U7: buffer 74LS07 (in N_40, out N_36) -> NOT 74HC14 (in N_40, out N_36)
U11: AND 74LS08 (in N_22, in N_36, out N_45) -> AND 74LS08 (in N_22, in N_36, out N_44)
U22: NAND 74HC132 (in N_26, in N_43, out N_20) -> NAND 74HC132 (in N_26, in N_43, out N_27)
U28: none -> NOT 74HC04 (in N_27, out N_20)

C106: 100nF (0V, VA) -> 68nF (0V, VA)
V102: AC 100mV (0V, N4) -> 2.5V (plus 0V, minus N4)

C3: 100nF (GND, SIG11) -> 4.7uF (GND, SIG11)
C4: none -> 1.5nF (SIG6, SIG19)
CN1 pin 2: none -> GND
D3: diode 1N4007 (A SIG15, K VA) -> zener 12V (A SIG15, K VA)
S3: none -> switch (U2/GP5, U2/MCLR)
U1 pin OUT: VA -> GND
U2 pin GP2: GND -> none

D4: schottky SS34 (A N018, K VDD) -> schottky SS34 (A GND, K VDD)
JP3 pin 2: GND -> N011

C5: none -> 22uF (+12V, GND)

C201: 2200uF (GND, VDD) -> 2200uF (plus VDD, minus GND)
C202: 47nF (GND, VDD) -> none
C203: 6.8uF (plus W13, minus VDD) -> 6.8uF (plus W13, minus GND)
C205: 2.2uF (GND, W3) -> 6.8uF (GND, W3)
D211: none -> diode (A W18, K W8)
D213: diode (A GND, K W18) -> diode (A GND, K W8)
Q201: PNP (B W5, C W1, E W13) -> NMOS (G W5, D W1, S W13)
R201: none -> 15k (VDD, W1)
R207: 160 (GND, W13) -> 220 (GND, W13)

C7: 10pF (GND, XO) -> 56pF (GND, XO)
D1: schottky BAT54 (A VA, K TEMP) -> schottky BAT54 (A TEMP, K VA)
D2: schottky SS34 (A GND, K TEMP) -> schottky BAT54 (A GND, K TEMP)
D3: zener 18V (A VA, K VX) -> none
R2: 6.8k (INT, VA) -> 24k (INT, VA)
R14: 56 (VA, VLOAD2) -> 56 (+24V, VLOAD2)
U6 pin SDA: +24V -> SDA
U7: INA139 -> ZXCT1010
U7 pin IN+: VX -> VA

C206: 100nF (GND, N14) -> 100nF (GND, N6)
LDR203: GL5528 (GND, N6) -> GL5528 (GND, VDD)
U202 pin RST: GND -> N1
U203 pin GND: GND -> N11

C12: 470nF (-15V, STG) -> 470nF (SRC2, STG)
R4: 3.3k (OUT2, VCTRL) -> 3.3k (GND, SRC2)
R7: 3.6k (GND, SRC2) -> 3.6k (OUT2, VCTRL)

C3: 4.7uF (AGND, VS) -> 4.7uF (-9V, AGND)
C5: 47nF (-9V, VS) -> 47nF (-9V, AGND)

:::

- [Task prompt]:
Retype all of the records above without a single alteration.

- [Exercise solution]:
U7: buffer 74LS07 (in N_40, out N_36) -> NOT 74HC14 (in N_40, out N_36)
U11: AND 74LS08 (in N_22, in N_36, out N_45) -> AND 74LS08 (in N_22, in N_36, out N_44)
U22: NAND 74HC132 (in N_26, in N_43, out N_20) -> NAND 74HC132 (in N_26, in N_43, out N_27)
U28: none -> NOT 74HC04 (in N_27, out N_20)

C106: 100nF (0V, VA) -> 68nF (0V, VA)
V102: AC 100mV (0V, N4) -> 2.5V (plus 0V, minus N4)

C3: 100nF (GND, SIG11) -> 4.7uF (GND, SIG11)
C4: none -> 1.5nF (SIG6, SIG19)
CN1 pin 2: none -> GND
D3: diode 1N4007 (A SIG15, K VA) -> zener 12V (A SIG15, K VA)
S3: none -> switch (U2/GP5, U2/MCLR)
U1 pin OUT: VA -> GND
U2 pin GP2: GND -> none

D4: schottky SS34 (A N018, K VDD) -> schottky SS34 (A GND, K VDD)
JP3 pin 2: GND -> N011

C5: none -> 22uF (+12V, GND)

C201: 2200uF (GND, VDD) -> 2200uF (plus VDD, minus GND)
C202: 47nF (GND, VDD) -> none
C203: 6.8uF (plus W13, minus VDD) -> 6.8uF (plus W13, minus GND)
C205: 2.2uF (GND, W3) -> 6.8uF (GND, W3)
D211: none -> diode (A W18, K W8)
D213: diode (A GND, K W18) -> diode (A GND, K W8)
Q201: PNP (B W5, C W1, E W13) -> NMOS (G W5, D W1, S W13)
R201: none -> 15k (VDD, W1)
R207: 160 (GND, W13) -> 220 (GND, W13)

C7: 10pF (GND, XO) -> 56pF (GND, XO)
D1: schottky BAT54 (A VA, K TEMP) -> schottky BAT54 (A TEMP, K VA)
D2: schottky SS34 (A GND, K TEMP) -> schottky BAT54 (A GND, K TEMP)
D3: zener 18V (A VA, K VX) -> none
R2: 6.8k (INT, VA) -> 24k (INT, VA)
R14: 56 (VA, VLOAD2) -> 56 (+24V, VLOAD2)
U6 pin SDA: +24V -> SDA
U7: INA139 -> ZXCT1010
U7 pin IN+: VX -> VA

C206: 100nF (GND, N14) -> 100nF (GND, N6)
LDR203: GL5528 (GND, N6) -> GL5528 (GND, VDD)
U202 pin RST: GND -> N1
U203 pin GND: GND -> N11

C12: 470nF (-15V, STG) -> 470nF (SRC2, STG)
R4: 3.3k (OUT2, VCTRL) -> 3.3k (GND, SRC2)
R7: 3.6k (GND, SRC2) -> 3.6k (OUT2, VCTRL)

C3: 4.7uF (AGND, VS) -> 4.7uF (-9V, AGND)
C5: 47nF (-9V, VS) -> 47nF (-9V, AGND)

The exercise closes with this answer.